* [PROMPT] The reply should repeat all of the data word for word, with no pictures.
◆ ◆ ◆ ◆ ◆ ◆ ◆
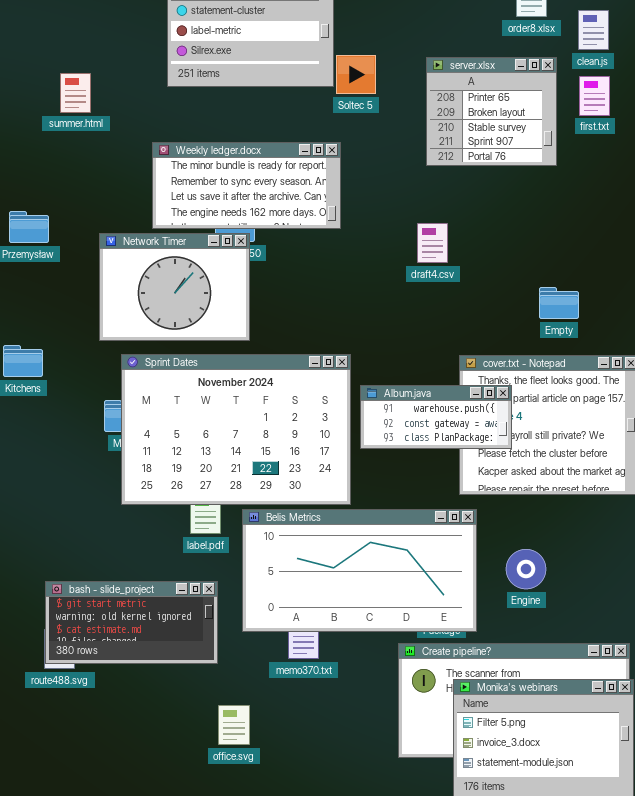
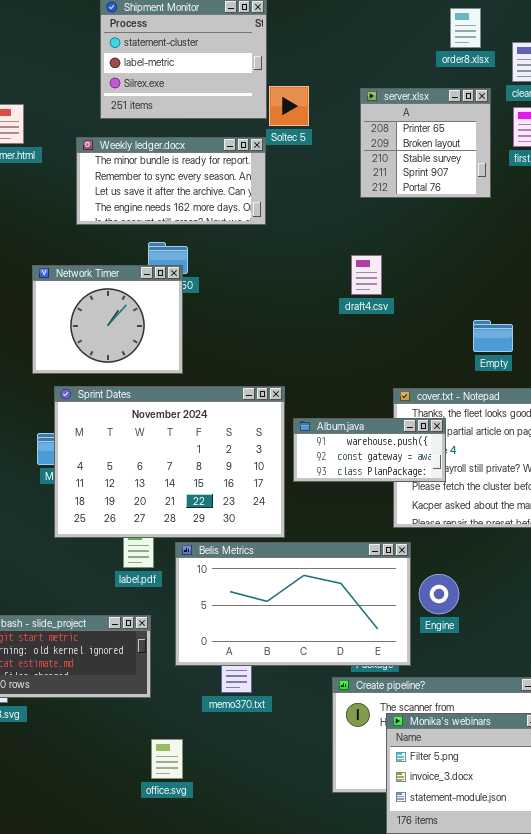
Weekly ledger.docx: [152,142,341,229] -> [76,137,266,225], moved
Engine: [506,549,546,589] -> [419,574,459,614], moved

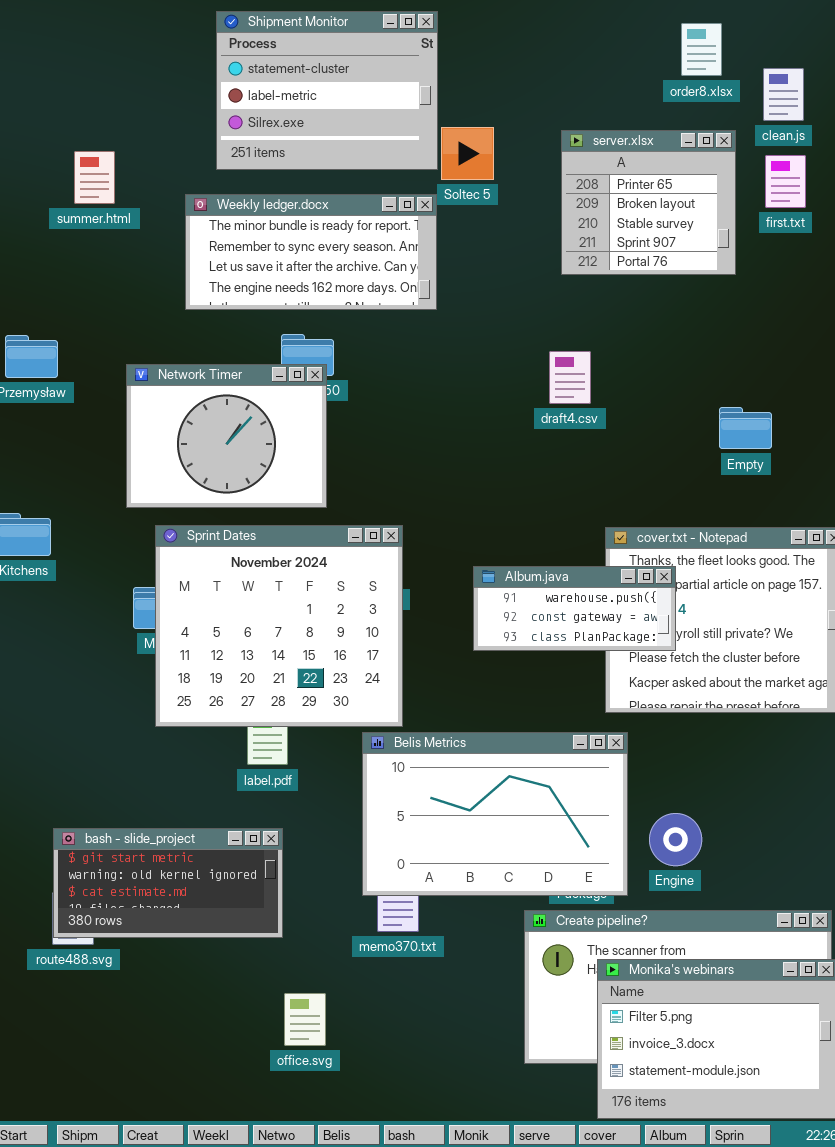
Empty: [473,320,513,352] -> [719,407,772,449], moved
Sprint Dates: [54,386,285,538] -> [155,525,403,727], resized
Belis Metrics: [175,542,411,666] -> [362,732,628,896], resized
Engine: [419,574,459,614] -> [649,813,702,866], moved

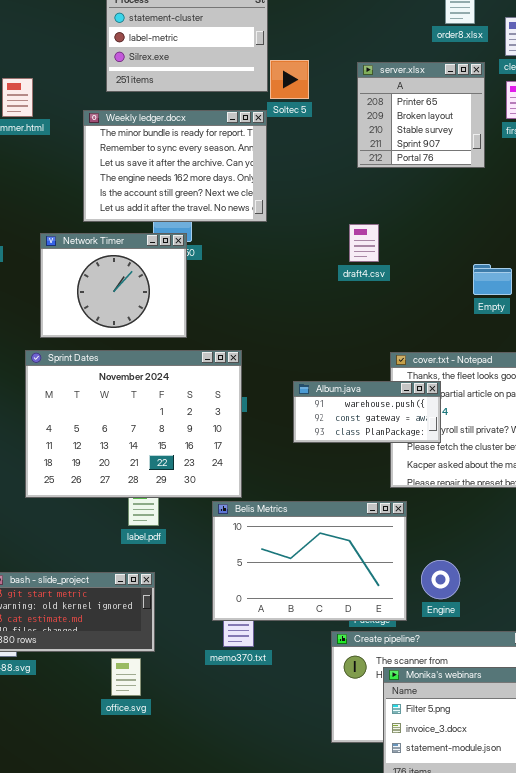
Weekly ledger.docx: [185,194,437,310] -> [83,110,267,222], resized
Sprint Dates: [155,525,403,727] -> [25,350,242,498], resized
office.svg: [284,993,326,1046] -> [111,658,141,696], moved

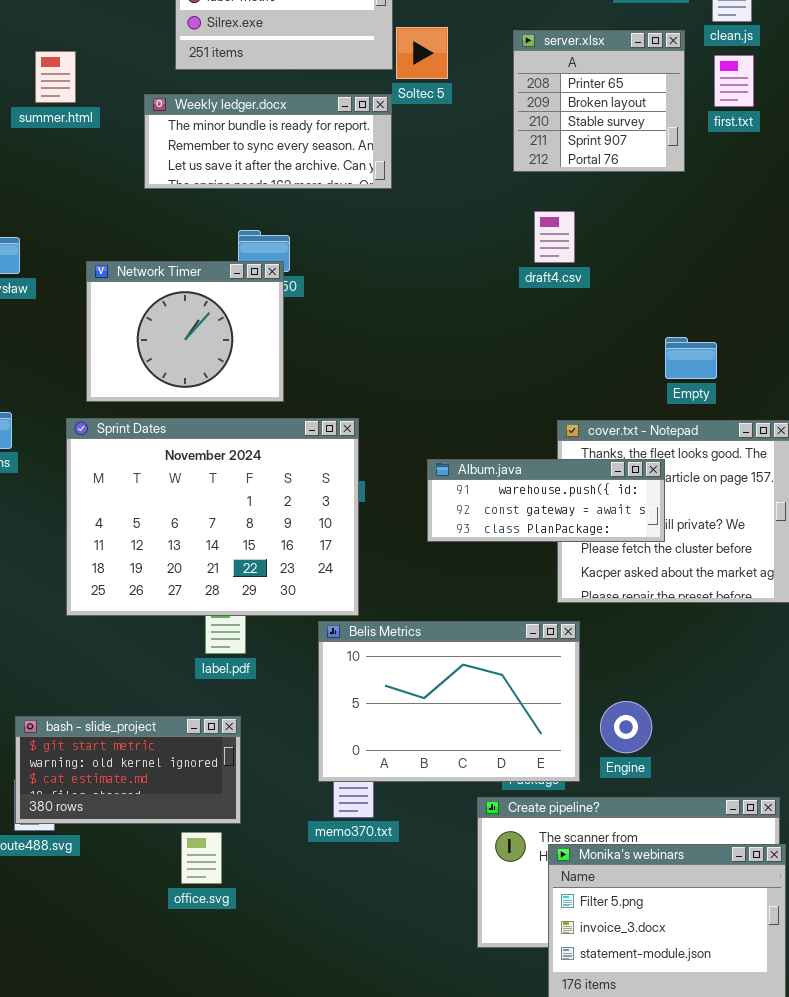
Weekly ledger.docx: [83,110,267,222] -> [144,94,392,189], resized
draft4.csv: [349,224,379,262] -> [534,211,575,263], moved
Empty: [473,264,512,295] -> [665,337,717,379], moved
Album.java: [293,381,441,443] -> [427,459,665,542], resized

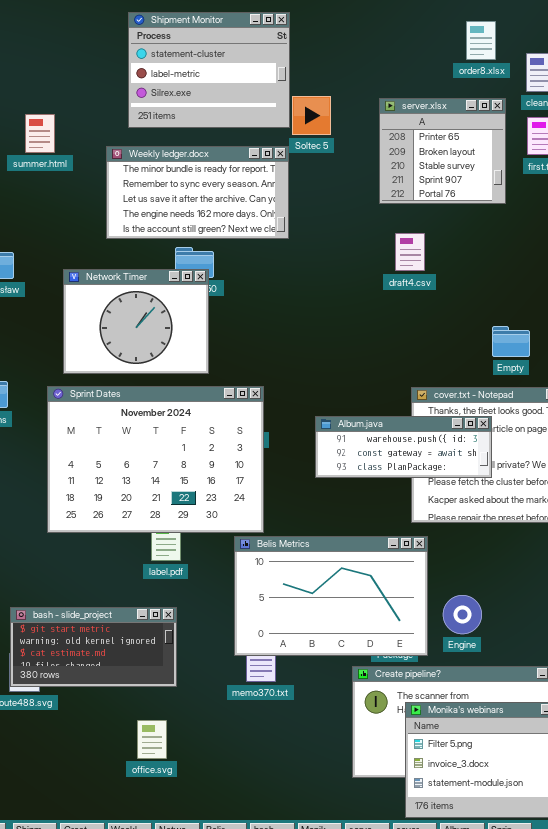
Weekly ledger.docx: [144,94,392,189] -> [106,146,289,239], resized
office.svg: [181,832,222,884] -> [137,720,167,759], moved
◆ ◆ ◆ ◆ ◆ ◆ ◆
* [ANSWER SECTION]
Weekly ledger.docx: [152,142,341,229] -> [76,137,266,225], moved
Engine: [506,549,546,589] -> [419,574,459,614], moved

Empty: [473,320,513,352] -> [719,407,772,449], moved
Sprint Dates: [54,386,285,538] -> [155,525,403,727], resized
Belis Metrics: [175,542,411,666] -> [362,732,628,896], resized
Engine: [419,574,459,614] -> [649,813,702,866], moved

Weekly ledger.docx: [185,194,437,310] -> [83,110,267,222], resized
Sprint Dates: [155,525,403,727] -> [25,350,242,498], resized
office.svg: [284,993,326,1046] -> [111,658,141,696], moved

Weekly ledger.docx: [83,110,267,222] -> [144,94,392,189], resized
draft4.csv: [349,224,379,262] -> [534,211,575,263], moved
Empty: [473,264,512,295] -> [665,337,717,379], moved
Album.java: [293,381,441,443] -> [427,459,665,542], resized

Weekly ledger.docx: [144,94,392,189] -> [106,146,289,239], resized
office.svg: [181,832,222,884] -> [137,720,167,759], moved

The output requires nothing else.